Task description:
Any picture in the data below should be skipped, while every line is repeated exactly.

:::

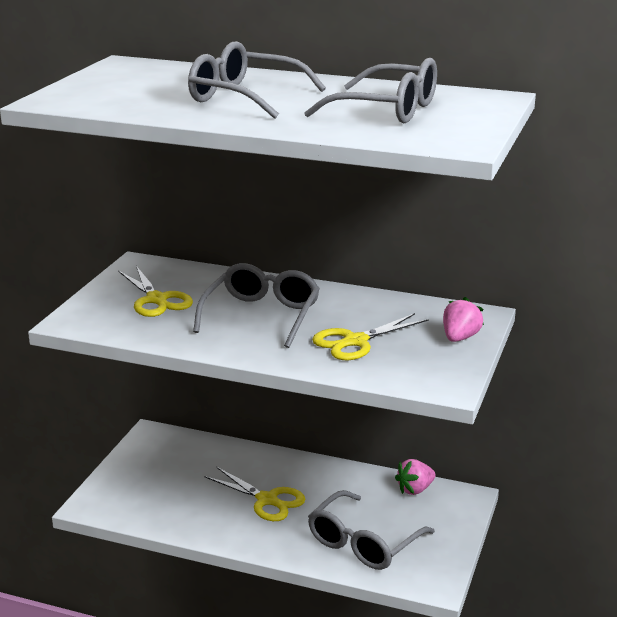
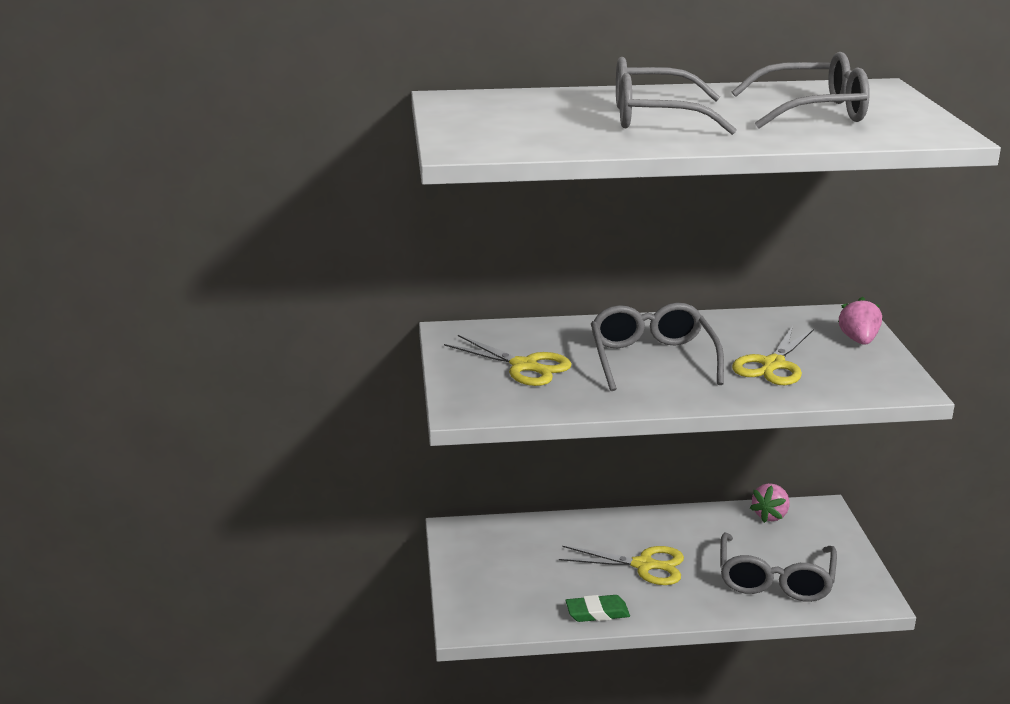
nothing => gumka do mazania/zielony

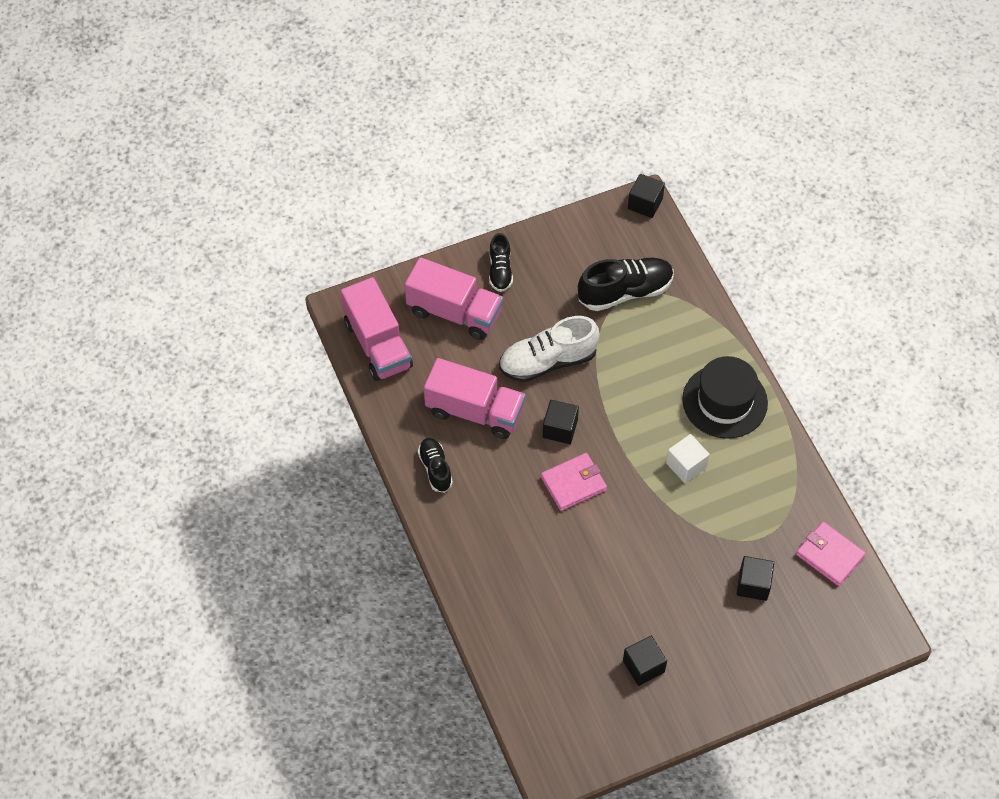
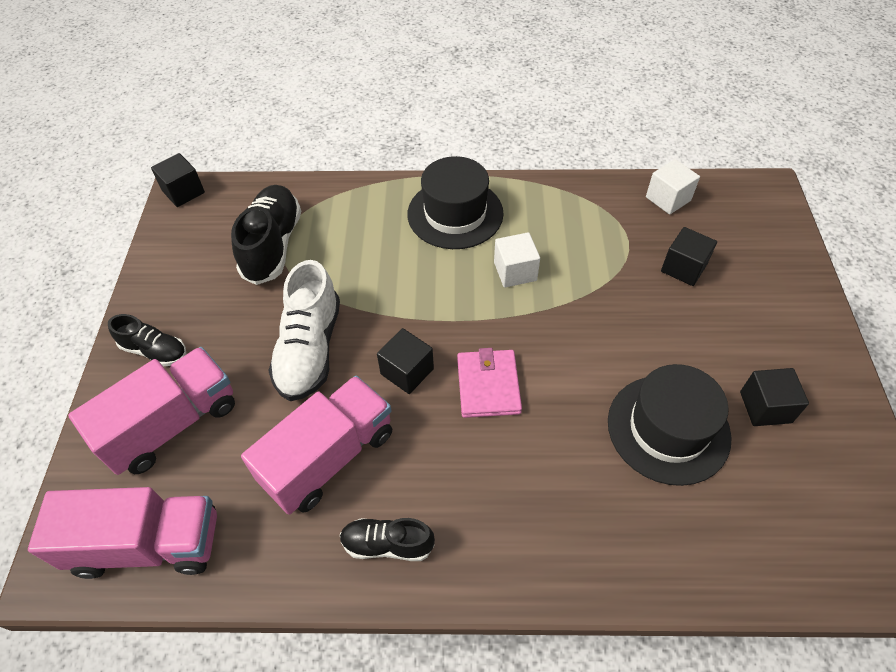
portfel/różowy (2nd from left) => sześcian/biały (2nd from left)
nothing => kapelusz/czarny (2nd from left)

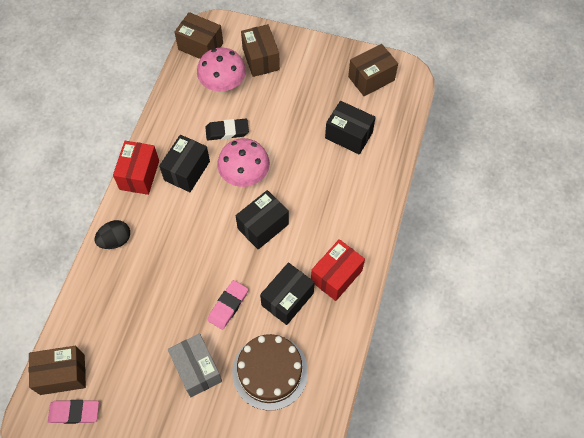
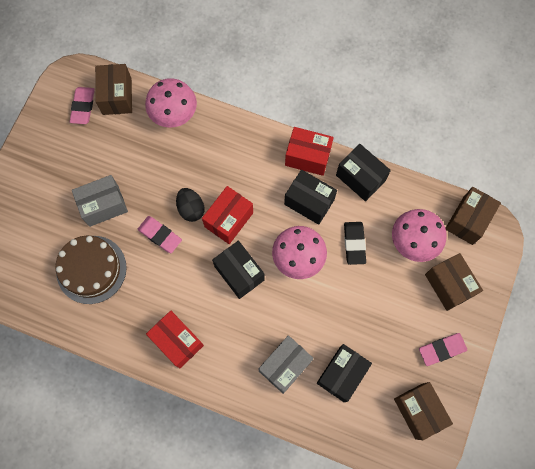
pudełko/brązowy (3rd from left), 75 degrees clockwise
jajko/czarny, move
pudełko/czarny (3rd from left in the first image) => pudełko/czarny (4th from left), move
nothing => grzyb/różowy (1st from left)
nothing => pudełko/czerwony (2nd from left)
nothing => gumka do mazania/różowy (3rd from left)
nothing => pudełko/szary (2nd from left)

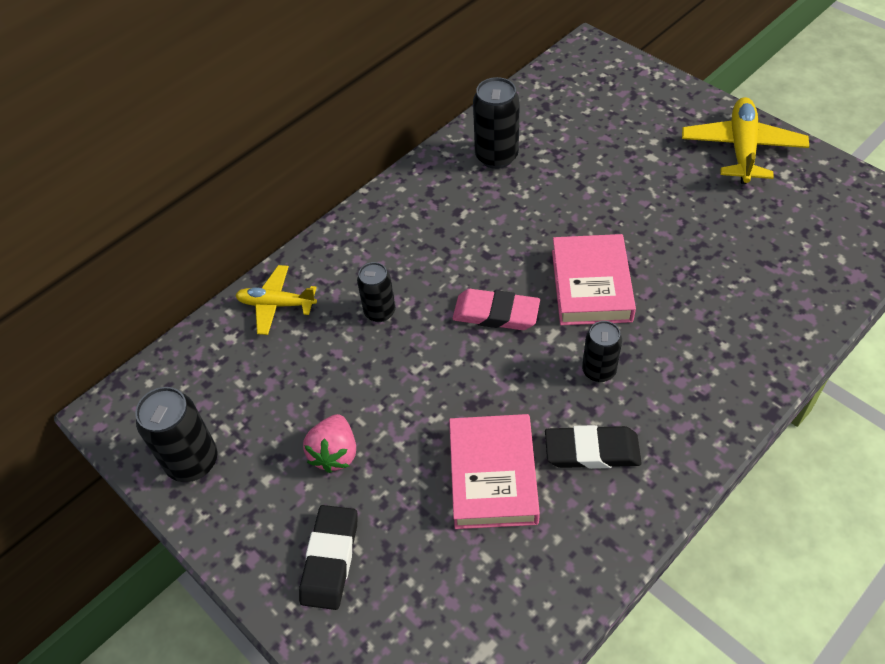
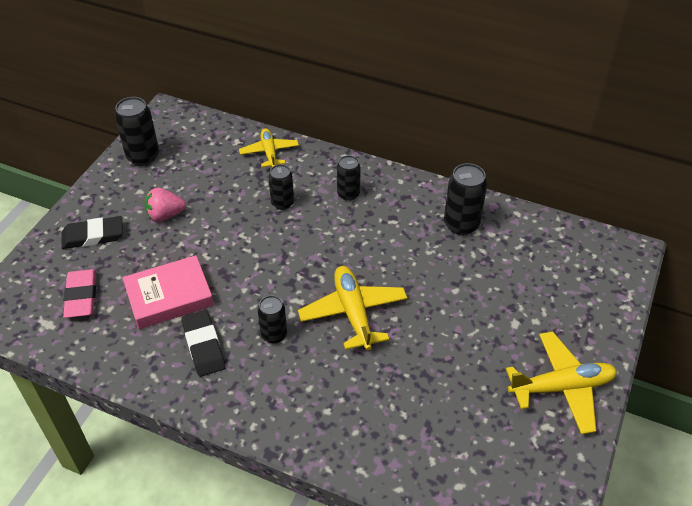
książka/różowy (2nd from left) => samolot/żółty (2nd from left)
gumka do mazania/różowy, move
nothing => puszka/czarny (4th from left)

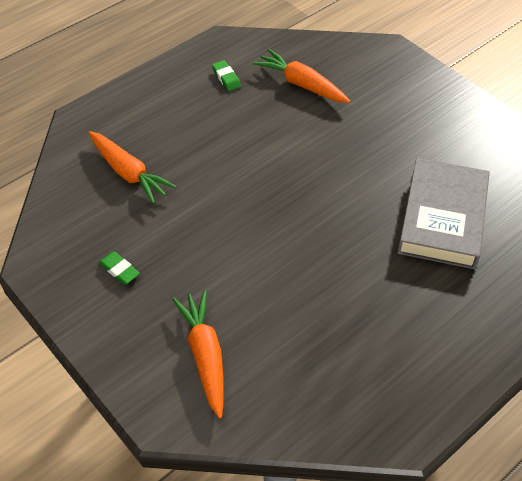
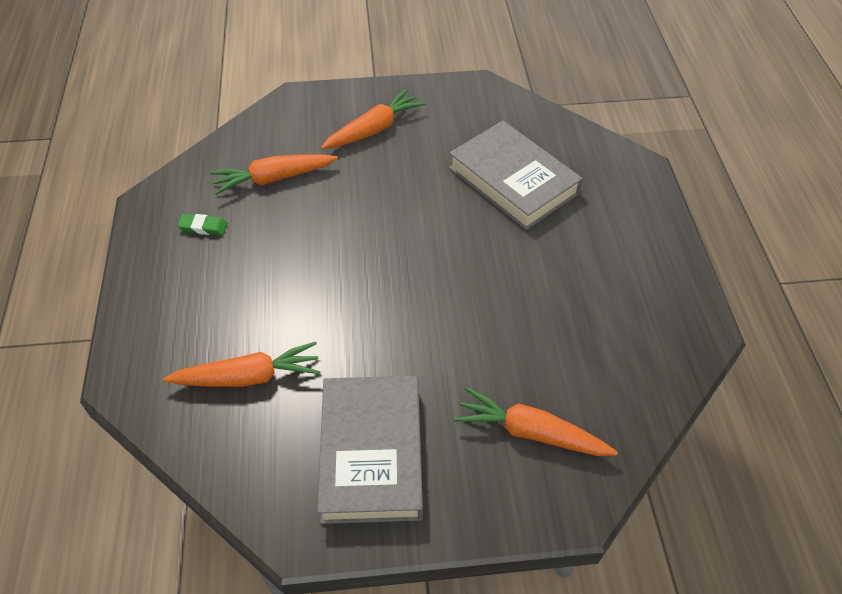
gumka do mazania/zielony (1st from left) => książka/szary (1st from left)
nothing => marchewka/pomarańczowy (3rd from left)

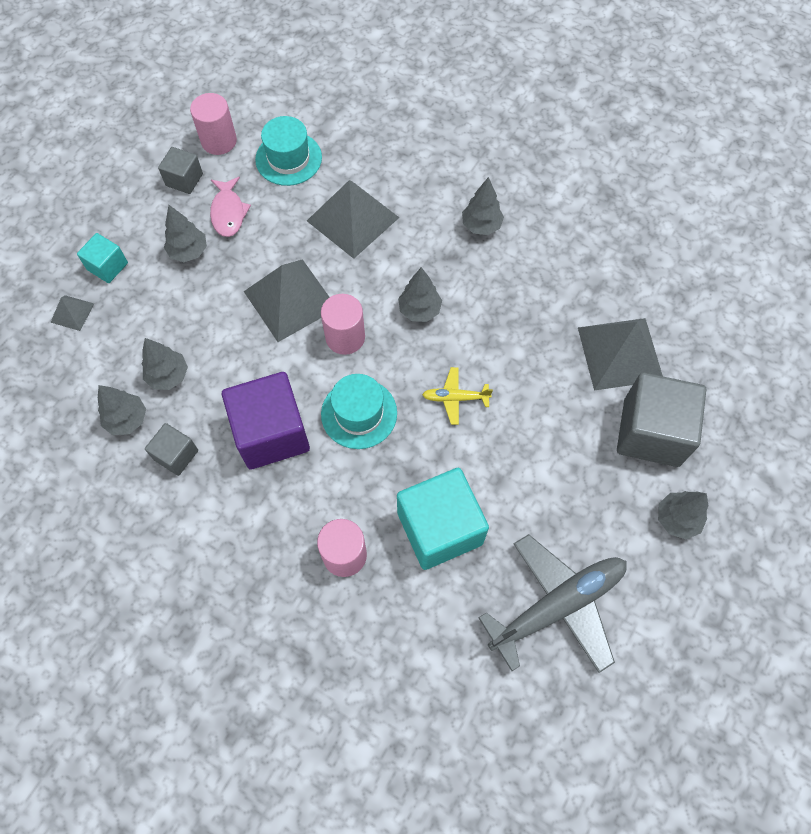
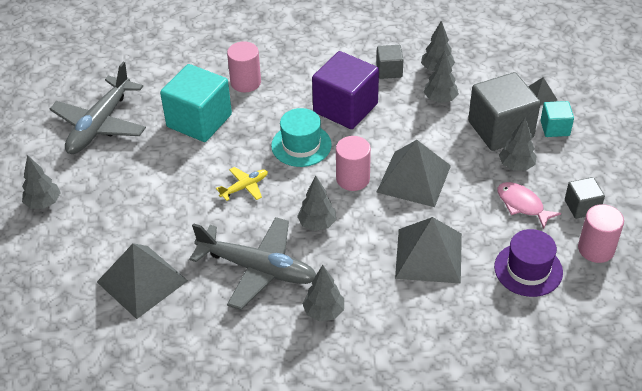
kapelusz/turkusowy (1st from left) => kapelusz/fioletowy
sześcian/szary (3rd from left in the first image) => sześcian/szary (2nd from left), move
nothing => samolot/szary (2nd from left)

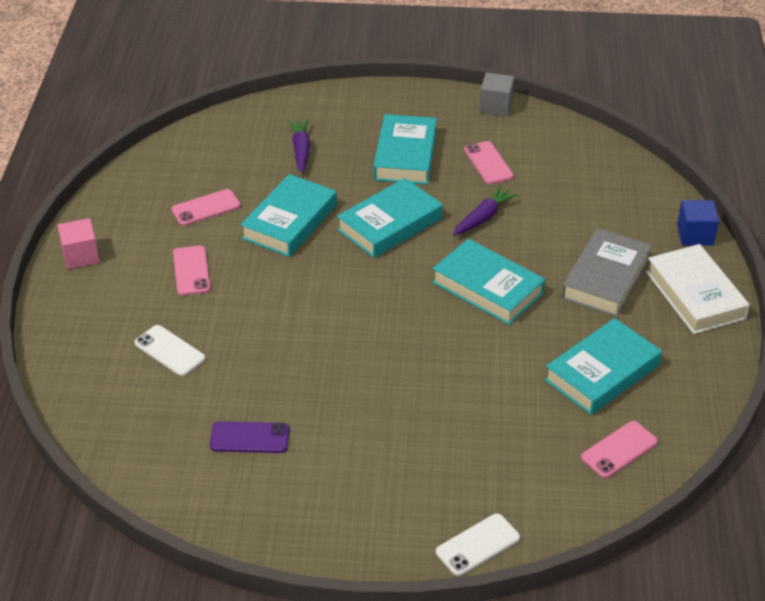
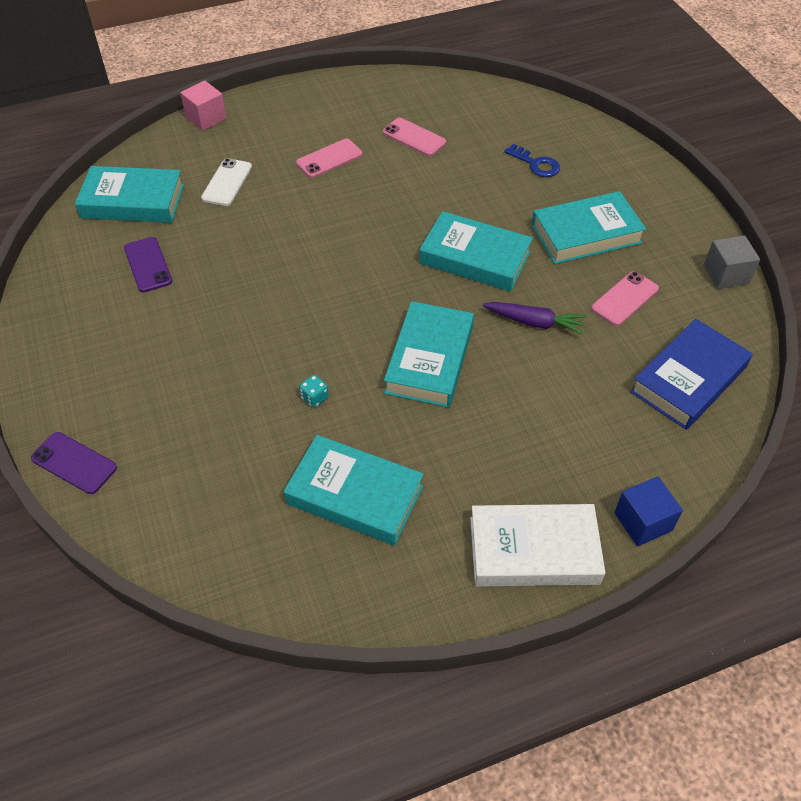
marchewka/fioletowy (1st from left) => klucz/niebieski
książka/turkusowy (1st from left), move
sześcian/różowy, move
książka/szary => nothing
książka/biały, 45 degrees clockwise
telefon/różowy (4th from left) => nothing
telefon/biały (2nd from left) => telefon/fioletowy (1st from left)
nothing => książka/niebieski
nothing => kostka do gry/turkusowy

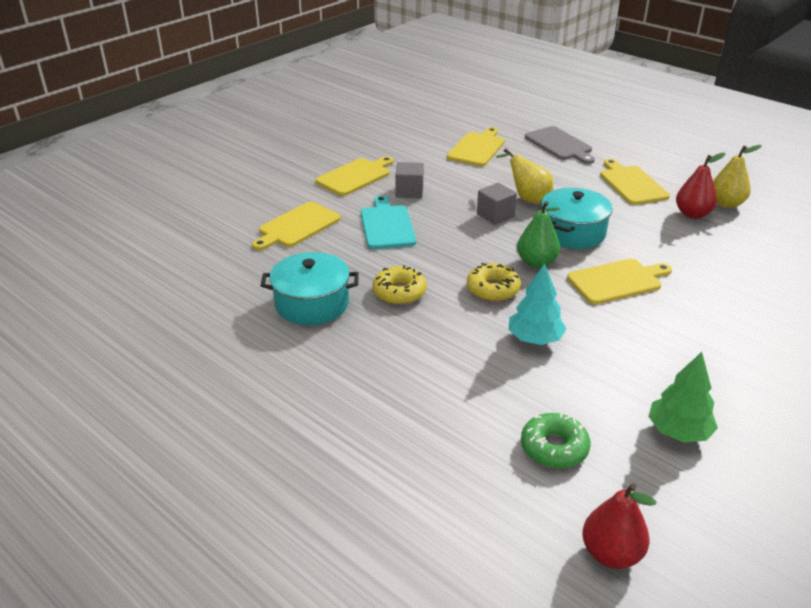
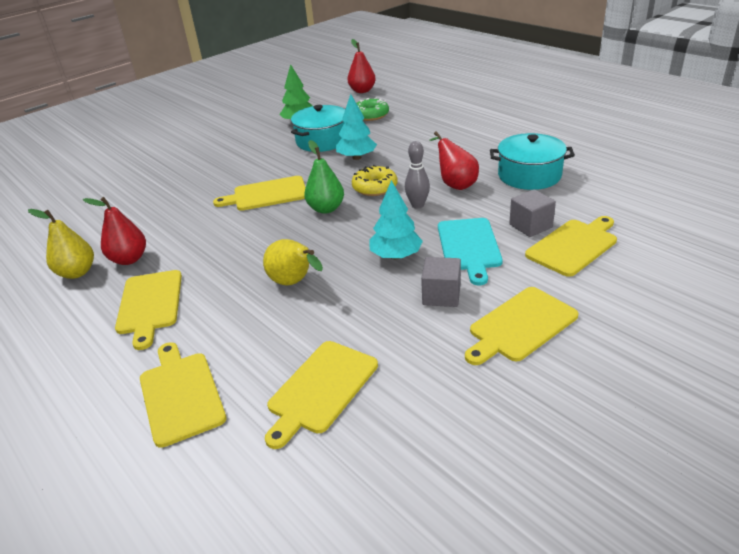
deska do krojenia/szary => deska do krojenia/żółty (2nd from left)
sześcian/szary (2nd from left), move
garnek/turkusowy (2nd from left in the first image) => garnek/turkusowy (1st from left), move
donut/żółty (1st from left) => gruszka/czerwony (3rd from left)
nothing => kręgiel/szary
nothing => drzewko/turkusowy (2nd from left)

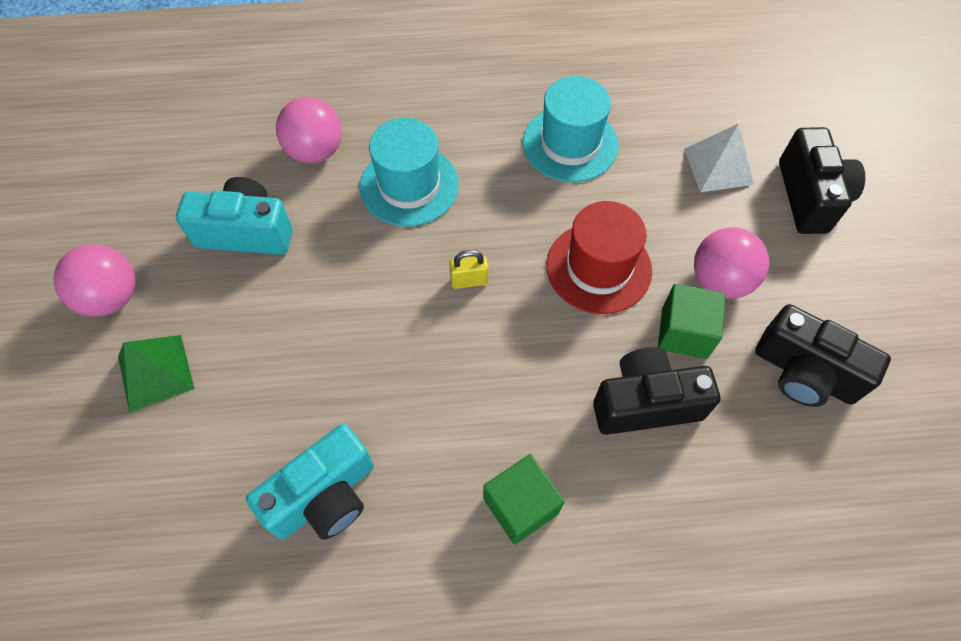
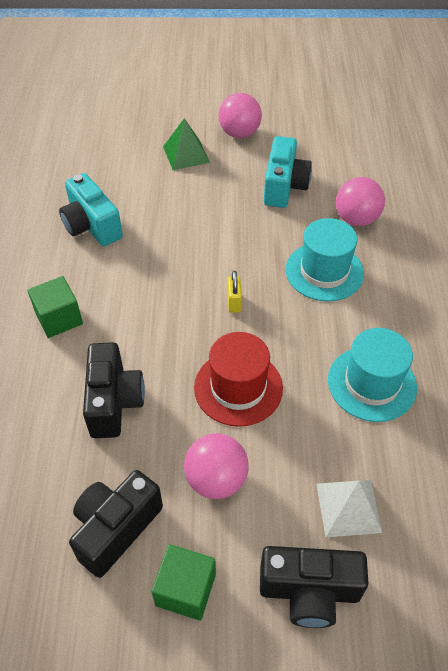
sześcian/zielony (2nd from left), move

:::

Your solution:
nothing => gumka do mazania/zielony

portfel/różowy (2nd from left) => sześcian/biały (2nd from left)
nothing => kapelusz/czarny (2nd from left)

pudełko/brązowy (3rd from left), 75 degrees clockwise
jajko/czarny, move
pudełko/czarny (3rd from left in the first image) => pudełko/czarny (4th from left), move
nothing => grzyb/różowy (1st from left)
nothing => pudełko/czerwony (2nd from left)
nothing => gumka do mazania/różowy (3rd from left)
nothing => pudełko/szary (2nd from left)

książka/różowy (2nd from left) => samolot/żółty (2nd from left)
gumka do mazania/różowy, move
nothing => puszka/czarny (4th from left)

gumka do mazania/zielony (1st from left) => książka/szary (1st from left)
nothing => marchewka/pomarańczowy (3rd from left)

kapelusz/turkusowy (1st from left) => kapelusz/fioletowy
sześcian/szary (3rd from left in the first image) => sześcian/szary (2nd from left), move
nothing => samolot/szary (2nd from left)

marchewka/fioletowy (1st from left) => klucz/niebieski
książka/turkusowy (1st from left), move
sześcian/różowy, move
książka/szary => nothing
książka/biały, 45 degrees clockwise
telefon/różowy (4th from left) => nothing
telefon/biały (2nd from left) => telefon/fioletowy (1st from left)
nothing => książka/niebieski
nothing => kostka do gry/turkusowy

deska do krojenia/szary => deska do krojenia/żółty (2nd from left)
sześcian/szary (2nd from left), move
garnek/turkusowy (2nd from left in the first image) => garnek/turkusowy (1st from left), move
donut/żółty (1st from left) => gruszka/czerwony (3rd from left)
nothing => kręgiel/szary
nothing => drzewko/turkusowy (2nd from left)

sześcian/zielony (2nd from left), move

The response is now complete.